| Requirement |
Only the lines from the top of the data through the one with "green goblet [792,428,849,498]" are to be written out, each exactly as it stands.

| Exercise material |
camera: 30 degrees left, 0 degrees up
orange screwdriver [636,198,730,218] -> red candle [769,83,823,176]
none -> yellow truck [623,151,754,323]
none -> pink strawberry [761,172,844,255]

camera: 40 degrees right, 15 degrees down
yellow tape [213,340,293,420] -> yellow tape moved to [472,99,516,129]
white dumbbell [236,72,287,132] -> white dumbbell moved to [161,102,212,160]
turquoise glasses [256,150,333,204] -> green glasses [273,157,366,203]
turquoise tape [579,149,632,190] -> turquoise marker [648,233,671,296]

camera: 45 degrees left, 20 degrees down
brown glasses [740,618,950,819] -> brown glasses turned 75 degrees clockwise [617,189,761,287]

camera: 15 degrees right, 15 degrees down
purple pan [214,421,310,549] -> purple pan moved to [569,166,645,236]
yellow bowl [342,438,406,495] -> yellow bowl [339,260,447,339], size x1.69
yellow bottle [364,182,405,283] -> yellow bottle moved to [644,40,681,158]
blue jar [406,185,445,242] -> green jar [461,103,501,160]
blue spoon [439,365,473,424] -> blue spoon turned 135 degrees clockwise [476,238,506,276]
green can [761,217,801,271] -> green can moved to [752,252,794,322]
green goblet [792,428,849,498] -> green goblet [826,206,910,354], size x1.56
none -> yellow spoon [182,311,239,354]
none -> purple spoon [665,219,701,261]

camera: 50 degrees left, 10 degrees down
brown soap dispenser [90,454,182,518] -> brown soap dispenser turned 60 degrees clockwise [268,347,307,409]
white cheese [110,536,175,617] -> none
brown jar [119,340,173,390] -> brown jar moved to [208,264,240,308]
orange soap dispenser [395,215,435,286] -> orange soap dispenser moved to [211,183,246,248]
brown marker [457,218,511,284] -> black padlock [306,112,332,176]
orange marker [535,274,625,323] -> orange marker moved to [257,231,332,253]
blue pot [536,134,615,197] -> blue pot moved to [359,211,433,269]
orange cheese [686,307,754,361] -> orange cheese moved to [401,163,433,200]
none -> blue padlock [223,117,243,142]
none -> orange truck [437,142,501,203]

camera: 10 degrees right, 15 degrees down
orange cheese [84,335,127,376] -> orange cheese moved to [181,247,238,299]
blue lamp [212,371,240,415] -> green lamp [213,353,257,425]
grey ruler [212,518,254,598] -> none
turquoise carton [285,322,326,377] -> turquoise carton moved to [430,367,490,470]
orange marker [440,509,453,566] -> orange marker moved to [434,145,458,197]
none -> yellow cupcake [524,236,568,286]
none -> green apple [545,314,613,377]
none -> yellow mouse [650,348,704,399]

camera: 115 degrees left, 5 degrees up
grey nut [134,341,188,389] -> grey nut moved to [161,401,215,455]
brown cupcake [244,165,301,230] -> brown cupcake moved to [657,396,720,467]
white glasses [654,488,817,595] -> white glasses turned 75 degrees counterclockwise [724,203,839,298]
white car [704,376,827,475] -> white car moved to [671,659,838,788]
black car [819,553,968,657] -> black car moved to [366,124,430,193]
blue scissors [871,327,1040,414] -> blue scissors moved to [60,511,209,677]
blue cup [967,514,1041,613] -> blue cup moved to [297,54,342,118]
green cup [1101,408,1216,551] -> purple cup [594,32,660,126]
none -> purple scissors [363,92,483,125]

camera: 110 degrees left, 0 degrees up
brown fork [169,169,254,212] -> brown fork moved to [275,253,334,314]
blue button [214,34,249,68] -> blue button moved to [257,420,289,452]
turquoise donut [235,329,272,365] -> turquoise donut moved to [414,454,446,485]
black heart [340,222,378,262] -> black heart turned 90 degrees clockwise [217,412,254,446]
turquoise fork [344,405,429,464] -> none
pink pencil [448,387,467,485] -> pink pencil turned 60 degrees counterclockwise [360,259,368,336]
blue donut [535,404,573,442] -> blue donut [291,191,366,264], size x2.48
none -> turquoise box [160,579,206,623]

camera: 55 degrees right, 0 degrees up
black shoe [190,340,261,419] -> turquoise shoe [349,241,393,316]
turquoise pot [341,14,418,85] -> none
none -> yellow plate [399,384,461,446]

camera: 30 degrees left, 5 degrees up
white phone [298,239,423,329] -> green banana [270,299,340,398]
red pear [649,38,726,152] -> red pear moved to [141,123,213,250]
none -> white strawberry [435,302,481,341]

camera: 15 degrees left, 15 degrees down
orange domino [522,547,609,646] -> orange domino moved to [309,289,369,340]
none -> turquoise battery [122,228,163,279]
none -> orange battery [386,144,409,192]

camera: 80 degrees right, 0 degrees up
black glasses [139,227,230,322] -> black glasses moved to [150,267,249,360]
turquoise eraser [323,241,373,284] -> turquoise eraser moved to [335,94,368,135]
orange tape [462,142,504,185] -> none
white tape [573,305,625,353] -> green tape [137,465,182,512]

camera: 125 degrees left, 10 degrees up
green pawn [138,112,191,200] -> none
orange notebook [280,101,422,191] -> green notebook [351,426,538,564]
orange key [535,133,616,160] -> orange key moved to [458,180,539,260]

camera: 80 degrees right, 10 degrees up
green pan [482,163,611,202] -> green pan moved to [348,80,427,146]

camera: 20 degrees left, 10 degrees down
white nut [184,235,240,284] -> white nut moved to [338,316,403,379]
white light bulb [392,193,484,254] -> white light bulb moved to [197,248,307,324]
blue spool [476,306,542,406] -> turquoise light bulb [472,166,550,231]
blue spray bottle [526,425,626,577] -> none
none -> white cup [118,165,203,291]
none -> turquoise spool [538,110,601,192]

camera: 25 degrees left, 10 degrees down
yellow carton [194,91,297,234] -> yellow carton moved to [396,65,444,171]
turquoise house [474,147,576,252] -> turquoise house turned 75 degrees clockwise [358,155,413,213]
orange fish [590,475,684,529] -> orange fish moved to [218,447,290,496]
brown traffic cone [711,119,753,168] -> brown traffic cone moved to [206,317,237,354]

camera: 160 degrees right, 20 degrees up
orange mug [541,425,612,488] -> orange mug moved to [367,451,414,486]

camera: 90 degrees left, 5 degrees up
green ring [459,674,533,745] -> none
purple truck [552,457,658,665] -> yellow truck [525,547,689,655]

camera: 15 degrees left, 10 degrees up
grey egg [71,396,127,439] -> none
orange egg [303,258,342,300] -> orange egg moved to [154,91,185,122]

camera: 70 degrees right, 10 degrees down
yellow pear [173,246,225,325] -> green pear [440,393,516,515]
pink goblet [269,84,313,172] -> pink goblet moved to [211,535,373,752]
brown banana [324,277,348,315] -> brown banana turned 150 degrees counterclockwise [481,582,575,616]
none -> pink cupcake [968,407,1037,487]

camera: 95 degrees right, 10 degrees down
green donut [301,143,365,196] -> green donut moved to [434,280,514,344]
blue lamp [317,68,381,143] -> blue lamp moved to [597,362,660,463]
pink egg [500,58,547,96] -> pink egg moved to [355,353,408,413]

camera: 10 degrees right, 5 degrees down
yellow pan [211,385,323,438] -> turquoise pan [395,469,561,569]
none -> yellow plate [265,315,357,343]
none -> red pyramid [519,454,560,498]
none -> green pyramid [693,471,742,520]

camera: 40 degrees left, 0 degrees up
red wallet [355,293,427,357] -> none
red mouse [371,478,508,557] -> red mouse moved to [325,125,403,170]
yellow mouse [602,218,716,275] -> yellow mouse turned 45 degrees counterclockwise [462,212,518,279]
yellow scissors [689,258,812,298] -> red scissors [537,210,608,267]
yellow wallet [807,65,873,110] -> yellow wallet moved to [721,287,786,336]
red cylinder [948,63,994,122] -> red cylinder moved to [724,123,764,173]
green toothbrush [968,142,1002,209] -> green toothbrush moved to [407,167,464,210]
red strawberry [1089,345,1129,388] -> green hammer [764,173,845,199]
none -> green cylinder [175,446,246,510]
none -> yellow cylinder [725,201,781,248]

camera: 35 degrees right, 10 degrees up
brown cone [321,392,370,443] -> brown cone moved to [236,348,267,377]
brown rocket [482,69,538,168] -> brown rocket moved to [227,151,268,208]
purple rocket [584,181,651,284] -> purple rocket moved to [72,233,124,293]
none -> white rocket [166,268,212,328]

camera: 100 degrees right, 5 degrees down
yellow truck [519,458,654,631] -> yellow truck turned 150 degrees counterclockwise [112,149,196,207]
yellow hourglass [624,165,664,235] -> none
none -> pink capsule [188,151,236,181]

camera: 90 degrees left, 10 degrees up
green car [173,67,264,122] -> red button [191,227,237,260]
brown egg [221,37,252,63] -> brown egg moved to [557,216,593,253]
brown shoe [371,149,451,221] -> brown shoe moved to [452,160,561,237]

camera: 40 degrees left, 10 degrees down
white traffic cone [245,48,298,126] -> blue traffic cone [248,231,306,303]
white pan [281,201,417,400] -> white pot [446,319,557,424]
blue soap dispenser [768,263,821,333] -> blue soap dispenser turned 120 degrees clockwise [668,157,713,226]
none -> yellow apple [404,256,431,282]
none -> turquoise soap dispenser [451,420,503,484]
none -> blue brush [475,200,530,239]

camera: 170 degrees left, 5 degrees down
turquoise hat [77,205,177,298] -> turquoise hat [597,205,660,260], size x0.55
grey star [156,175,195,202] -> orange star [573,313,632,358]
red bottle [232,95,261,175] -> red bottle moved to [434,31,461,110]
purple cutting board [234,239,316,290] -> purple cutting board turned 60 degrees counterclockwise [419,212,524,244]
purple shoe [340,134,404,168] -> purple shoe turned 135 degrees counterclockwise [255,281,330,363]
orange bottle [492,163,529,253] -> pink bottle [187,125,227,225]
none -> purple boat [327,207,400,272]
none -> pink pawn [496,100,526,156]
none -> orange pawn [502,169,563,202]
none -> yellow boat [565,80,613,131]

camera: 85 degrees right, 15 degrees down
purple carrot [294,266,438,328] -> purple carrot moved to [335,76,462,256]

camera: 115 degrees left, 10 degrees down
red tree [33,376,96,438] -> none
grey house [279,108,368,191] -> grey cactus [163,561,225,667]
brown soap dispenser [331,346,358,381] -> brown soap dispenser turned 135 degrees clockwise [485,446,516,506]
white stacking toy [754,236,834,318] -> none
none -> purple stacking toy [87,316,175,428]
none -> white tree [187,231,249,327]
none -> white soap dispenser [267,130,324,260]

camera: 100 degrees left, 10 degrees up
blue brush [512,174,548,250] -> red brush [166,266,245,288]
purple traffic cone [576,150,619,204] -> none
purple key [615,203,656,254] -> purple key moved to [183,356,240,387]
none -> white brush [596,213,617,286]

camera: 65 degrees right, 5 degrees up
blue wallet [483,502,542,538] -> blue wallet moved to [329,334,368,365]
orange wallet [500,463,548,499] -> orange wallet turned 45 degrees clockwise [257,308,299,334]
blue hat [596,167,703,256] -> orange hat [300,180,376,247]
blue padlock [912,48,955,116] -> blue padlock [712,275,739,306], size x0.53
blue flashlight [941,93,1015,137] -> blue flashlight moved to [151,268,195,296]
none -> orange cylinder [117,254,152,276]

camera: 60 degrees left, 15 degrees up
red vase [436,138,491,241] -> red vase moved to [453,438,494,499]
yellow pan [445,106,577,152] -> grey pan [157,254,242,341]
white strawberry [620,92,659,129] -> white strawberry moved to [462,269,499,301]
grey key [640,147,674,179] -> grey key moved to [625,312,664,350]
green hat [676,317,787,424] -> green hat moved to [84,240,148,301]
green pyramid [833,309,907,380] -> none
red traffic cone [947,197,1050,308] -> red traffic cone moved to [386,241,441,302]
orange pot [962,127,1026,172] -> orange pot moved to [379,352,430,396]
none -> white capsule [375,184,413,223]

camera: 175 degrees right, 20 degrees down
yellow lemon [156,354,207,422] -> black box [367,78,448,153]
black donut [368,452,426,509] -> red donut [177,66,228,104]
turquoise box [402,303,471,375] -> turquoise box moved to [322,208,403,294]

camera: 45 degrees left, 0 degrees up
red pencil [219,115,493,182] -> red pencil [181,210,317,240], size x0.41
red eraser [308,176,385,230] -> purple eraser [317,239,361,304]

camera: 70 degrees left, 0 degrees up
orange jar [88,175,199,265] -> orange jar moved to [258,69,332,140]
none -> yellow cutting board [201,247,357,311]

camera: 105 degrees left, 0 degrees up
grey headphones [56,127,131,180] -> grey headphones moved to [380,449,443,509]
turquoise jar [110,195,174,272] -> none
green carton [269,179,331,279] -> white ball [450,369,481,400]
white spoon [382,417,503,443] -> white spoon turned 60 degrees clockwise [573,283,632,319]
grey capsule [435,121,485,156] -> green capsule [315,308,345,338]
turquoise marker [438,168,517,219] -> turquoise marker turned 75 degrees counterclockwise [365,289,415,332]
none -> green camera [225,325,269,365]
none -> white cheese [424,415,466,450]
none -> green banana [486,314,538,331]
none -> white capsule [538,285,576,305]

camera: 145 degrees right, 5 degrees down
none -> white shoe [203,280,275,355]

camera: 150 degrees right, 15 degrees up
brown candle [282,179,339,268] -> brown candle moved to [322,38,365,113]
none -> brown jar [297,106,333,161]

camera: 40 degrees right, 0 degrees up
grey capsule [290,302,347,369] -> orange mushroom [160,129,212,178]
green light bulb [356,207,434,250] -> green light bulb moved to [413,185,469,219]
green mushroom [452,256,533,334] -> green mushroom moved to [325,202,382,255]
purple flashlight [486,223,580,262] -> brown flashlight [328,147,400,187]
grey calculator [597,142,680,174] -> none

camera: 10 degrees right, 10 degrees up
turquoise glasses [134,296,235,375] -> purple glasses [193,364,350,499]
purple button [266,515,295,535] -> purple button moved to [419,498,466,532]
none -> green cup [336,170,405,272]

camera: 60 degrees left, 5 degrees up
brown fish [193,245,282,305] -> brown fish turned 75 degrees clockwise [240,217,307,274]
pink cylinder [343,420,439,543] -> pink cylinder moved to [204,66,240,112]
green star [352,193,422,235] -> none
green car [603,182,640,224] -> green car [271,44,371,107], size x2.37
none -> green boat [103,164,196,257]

| Response |
camera: 30 degrees left, 0 degrees up
orange screwdriver [636,198,730,218] -> red candle [769,83,823,176]
none -> yellow truck [623,151,754,323]
none -> pink strawberry [761,172,844,255]

camera: 40 degrees right, 15 degrees down
yellow tape [213,340,293,420] -> yellow tape moved to [472,99,516,129]
white dumbbell [236,72,287,132] -> white dumbbell moved to [161,102,212,160]
turquoise glasses [256,150,333,204] -> green glasses [273,157,366,203]
turquoise tape [579,149,632,190] -> turquoise marker [648,233,671,296]

camera: 45 degrees left, 20 degrees down
brown glasses [740,618,950,819] -> brown glasses turned 75 degrees clockwise [617,189,761,287]

camera: 15 degrees right, 15 degrees down
purple pan [214,421,310,549] -> purple pan moved to [569,166,645,236]
yellow bowl [342,438,406,495] -> yellow bowl [339,260,447,339], size x1.69
yellow bottle [364,182,405,283] -> yellow bottle moved to [644,40,681,158]
blue jar [406,185,445,242] -> green jar [461,103,501,160]
blue spoon [439,365,473,424] -> blue spoon turned 135 degrees clockwise [476,238,506,276]
green can [761,217,801,271] -> green can moved to [752,252,794,322]
green goblet [792,428,849,498] -> green goblet [826,206,910,354], size x1.56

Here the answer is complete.